▸ **Exercise task**
Write out the records below word for word, beginning with the first line and stopping after the line that contains "cyan arrow at (159, 165): rotated". Include that last line.
--- BEGIN Data to process ---
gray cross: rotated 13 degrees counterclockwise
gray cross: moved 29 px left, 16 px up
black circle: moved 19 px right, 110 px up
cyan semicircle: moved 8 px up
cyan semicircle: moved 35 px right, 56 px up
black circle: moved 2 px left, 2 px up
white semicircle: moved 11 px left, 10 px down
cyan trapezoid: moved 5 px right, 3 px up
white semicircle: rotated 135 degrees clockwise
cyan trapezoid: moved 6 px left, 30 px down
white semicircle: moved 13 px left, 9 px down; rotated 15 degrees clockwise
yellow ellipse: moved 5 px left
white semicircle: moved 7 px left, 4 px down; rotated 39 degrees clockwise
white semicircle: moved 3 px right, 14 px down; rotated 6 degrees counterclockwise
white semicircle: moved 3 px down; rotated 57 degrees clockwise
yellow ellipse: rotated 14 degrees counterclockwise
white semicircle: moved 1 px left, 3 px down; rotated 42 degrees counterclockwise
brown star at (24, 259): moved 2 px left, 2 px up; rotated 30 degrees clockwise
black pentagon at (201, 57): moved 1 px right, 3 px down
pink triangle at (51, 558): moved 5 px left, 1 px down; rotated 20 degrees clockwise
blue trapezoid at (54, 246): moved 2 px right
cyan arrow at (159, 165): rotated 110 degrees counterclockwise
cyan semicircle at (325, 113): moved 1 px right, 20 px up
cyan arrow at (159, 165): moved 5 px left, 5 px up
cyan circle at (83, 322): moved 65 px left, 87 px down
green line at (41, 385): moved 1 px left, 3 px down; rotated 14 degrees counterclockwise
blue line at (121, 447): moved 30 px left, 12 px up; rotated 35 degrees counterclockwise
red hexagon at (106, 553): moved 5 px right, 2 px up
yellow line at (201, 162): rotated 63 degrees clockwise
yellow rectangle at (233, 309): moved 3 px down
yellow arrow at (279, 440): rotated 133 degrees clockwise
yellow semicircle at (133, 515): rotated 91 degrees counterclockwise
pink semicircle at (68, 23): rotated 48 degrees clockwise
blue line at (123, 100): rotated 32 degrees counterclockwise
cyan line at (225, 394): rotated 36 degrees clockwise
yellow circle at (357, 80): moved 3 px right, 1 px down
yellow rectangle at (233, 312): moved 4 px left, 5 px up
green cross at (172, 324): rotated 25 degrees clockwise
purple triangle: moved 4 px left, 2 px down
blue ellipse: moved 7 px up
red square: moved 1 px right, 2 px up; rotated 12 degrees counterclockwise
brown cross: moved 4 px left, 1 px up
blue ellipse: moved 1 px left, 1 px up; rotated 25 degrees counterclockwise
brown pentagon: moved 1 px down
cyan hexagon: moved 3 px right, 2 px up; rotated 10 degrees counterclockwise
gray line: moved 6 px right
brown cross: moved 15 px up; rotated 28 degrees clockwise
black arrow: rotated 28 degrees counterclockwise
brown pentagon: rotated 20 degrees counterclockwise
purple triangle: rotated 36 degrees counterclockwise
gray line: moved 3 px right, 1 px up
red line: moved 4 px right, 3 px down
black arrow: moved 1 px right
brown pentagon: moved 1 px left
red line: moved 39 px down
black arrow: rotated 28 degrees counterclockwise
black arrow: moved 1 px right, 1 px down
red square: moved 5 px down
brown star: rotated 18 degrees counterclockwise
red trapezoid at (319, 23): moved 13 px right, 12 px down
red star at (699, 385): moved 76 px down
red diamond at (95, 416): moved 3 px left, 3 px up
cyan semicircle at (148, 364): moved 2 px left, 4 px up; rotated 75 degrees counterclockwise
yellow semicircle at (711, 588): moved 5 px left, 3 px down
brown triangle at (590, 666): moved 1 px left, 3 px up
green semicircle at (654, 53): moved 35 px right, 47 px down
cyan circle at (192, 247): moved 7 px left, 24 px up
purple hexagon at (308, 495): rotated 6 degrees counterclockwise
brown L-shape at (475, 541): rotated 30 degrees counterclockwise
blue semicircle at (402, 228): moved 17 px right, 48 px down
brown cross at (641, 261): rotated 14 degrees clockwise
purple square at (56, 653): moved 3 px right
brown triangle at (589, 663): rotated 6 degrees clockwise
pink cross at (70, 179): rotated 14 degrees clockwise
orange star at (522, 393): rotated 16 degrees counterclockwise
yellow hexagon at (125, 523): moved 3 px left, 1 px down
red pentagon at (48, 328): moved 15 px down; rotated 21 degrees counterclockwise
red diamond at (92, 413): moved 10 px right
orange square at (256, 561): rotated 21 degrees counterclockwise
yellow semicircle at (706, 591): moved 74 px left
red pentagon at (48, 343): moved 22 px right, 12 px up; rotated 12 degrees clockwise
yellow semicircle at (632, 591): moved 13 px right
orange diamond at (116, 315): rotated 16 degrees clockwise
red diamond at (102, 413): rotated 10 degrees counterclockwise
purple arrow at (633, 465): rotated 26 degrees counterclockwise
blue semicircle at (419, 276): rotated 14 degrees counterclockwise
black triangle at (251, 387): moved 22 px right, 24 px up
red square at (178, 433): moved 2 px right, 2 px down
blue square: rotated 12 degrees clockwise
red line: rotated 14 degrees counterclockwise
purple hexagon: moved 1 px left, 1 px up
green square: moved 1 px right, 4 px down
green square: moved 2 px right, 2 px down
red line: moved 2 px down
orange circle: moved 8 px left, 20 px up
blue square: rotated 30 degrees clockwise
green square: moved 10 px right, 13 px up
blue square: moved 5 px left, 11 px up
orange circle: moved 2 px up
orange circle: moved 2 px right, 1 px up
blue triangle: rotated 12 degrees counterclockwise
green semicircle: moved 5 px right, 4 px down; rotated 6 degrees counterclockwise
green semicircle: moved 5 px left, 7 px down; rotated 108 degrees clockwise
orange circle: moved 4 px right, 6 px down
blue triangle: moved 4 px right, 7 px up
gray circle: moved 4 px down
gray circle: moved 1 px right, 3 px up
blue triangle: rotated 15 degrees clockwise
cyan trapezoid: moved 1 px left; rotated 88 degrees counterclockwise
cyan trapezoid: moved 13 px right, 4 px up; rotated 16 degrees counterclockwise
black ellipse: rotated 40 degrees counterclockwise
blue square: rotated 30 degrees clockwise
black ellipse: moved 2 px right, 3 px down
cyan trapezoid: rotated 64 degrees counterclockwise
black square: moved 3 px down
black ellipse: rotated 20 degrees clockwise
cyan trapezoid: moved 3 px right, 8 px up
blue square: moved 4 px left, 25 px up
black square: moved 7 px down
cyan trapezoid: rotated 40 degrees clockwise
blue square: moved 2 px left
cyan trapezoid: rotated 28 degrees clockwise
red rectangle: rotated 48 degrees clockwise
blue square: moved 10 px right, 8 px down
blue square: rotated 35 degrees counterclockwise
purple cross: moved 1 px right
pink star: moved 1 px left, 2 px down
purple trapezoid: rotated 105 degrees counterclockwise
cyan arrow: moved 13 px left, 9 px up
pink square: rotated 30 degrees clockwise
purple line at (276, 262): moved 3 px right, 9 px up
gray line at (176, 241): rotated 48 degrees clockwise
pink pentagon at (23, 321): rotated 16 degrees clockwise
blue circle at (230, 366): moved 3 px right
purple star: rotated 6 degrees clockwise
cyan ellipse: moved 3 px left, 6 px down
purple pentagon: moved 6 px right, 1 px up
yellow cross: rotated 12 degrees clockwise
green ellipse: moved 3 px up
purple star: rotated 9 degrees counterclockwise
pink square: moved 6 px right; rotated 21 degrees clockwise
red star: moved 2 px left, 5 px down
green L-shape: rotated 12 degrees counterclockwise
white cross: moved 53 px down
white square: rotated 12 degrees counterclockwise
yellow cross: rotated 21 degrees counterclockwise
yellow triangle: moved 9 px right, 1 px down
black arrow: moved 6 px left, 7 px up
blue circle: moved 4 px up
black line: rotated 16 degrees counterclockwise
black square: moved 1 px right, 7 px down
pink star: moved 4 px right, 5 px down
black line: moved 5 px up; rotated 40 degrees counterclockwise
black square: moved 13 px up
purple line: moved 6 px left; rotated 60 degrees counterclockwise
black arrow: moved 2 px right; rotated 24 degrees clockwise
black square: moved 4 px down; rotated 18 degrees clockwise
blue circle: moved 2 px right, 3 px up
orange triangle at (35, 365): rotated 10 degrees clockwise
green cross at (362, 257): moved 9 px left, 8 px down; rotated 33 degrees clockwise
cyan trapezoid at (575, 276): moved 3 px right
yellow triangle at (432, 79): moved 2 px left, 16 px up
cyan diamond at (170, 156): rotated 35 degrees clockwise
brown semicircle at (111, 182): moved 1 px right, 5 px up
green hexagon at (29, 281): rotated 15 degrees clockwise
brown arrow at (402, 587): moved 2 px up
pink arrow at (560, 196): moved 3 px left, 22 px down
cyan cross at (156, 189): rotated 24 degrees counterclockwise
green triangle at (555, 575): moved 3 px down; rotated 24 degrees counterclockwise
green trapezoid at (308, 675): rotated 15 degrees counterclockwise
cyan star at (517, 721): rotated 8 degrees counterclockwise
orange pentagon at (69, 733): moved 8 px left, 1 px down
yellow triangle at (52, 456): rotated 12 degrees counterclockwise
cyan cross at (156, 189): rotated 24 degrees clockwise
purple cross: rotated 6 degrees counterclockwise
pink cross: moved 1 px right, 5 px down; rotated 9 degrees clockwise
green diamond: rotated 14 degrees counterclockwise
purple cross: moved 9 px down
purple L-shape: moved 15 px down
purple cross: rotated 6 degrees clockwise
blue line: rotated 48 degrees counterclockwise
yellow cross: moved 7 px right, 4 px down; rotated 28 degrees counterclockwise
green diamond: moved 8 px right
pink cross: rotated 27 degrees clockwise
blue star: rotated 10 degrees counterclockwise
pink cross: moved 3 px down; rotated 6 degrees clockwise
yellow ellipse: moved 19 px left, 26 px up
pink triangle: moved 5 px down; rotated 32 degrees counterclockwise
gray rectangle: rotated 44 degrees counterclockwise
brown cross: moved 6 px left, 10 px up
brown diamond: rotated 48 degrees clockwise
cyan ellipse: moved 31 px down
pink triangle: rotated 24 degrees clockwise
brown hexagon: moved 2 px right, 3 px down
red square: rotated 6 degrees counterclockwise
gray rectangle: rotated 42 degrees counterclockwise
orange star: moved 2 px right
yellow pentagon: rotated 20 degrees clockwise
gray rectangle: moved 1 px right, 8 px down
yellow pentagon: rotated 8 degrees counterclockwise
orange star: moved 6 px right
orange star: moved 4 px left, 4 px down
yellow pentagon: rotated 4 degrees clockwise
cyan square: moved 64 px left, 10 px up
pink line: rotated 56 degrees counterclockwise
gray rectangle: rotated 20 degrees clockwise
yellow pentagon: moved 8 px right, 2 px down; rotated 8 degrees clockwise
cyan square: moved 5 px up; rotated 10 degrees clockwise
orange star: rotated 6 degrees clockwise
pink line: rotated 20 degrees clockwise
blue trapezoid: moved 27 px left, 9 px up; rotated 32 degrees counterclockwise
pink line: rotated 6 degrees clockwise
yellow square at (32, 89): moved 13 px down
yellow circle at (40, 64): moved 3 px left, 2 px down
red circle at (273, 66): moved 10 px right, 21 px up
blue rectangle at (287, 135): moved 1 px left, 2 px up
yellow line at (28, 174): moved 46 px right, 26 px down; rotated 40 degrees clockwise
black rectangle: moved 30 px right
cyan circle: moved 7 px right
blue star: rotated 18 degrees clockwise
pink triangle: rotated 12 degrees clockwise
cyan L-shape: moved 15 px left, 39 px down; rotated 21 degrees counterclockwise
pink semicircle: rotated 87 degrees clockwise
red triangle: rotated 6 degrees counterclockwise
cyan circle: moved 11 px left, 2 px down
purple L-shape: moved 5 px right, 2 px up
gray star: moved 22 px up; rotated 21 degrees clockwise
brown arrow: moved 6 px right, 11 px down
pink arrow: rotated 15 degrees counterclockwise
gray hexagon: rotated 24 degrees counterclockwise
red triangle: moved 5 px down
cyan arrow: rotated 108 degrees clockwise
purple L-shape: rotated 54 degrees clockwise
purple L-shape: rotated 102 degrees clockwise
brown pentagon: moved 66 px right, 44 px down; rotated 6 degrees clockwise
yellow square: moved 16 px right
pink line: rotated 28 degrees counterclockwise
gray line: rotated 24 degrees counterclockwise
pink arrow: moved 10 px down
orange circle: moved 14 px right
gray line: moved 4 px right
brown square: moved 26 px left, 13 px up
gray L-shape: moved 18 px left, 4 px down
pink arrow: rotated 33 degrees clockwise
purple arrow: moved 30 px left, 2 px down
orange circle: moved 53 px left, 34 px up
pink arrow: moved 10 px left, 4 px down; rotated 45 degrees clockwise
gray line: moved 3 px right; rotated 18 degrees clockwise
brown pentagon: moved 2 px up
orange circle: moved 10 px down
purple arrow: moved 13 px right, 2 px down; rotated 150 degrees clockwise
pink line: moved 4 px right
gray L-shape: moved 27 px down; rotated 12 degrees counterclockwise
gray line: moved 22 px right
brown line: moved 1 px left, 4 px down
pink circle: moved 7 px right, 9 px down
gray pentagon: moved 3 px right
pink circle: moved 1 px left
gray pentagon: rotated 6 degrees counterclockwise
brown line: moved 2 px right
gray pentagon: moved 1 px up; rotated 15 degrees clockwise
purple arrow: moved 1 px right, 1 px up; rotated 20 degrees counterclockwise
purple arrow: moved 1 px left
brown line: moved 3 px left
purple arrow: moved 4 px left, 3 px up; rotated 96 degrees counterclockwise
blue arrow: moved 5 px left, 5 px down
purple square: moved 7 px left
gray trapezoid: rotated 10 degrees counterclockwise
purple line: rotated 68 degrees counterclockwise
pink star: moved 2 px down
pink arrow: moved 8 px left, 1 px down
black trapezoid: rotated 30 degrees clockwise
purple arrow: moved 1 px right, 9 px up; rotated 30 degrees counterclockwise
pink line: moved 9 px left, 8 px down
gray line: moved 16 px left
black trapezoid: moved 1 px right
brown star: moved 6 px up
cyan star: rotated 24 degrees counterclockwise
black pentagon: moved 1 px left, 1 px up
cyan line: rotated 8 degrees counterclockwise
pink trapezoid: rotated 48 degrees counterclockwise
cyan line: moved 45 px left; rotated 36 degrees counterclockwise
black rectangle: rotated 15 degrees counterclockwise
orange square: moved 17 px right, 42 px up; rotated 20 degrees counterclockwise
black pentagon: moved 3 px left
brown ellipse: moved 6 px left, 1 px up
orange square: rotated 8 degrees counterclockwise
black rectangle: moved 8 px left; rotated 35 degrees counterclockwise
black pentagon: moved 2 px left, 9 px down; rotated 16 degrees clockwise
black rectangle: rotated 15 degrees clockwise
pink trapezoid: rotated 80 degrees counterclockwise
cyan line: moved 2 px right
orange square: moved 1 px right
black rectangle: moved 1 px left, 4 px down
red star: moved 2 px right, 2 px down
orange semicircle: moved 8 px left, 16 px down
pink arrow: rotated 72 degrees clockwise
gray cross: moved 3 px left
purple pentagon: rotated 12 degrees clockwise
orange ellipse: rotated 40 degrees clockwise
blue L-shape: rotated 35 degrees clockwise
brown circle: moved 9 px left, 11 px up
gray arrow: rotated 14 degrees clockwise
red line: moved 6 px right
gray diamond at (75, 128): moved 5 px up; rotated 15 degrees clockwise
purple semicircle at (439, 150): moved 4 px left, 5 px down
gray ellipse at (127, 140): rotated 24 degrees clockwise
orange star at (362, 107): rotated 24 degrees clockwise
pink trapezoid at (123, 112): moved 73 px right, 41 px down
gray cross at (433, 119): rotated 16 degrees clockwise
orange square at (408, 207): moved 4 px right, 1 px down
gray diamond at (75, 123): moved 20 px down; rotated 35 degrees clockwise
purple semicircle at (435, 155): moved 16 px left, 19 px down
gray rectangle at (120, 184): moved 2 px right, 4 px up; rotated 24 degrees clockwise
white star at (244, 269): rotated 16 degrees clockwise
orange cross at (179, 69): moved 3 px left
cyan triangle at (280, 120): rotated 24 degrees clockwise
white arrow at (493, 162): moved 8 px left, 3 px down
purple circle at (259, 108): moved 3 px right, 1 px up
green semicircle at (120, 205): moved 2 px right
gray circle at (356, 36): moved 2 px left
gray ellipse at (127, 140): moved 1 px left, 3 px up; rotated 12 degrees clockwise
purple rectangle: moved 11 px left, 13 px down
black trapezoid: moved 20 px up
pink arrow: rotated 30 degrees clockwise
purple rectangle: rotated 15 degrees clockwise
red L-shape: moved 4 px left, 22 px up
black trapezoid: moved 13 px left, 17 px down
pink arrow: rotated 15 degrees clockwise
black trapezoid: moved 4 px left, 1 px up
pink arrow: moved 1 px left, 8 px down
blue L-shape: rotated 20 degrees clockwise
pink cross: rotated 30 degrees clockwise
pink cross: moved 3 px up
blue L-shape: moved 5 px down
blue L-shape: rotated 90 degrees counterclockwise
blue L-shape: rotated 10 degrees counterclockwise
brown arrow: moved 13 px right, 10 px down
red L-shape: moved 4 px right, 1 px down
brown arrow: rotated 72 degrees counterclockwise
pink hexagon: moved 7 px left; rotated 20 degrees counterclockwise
--- END Data to process ---
▸ **Expected answer**
gray cross: rotated 13 degrees counterclockwise
gray cross: moved 29 px left, 16 px up
black circle: moved 19 px right, 110 px up
cyan semicircle: moved 8 px up
cyan semicircle: moved 35 px right, 56 px up
black circle: moved 2 px left, 2 px up
white semicircle: moved 11 px left, 10 px down
cyan trapezoid: moved 5 px right, 3 px up
white semicircle: rotated 135 degrees clockwise
cyan trapezoid: moved 6 px left, 30 px down
white semicircle: moved 13 px left, 9 px down; rotated 15 degrees clockwise
yellow ellipse: moved 5 px left
white semicircle: moved 7 px left, 4 px down; rotated 39 degrees clockwise
white semicircle: moved 3 px right, 14 px down; rotated 6 degrees counterclockwise
white semicircle: moved 3 px down; rotated 57 degrees clockwise
yellow ellipse: rotated 14 degrees counterclockwise
white semicircle: moved 1 px left, 3 px down; rotated 42 degrees counterclockwise
brown star at (24, 259): moved 2 px left, 2 px up; rotated 30 degrees clockwise
black pentagon at (201, 57): moved 1 px right, 3 px down
pink triangle at (51, 558): moved 5 px left, 1 px down; rotated 20 degrees clockwise
blue trapezoid at (54, 246): moved 2 px right
cyan arrow at (159, 165): rotated 110 degrees counterclockwise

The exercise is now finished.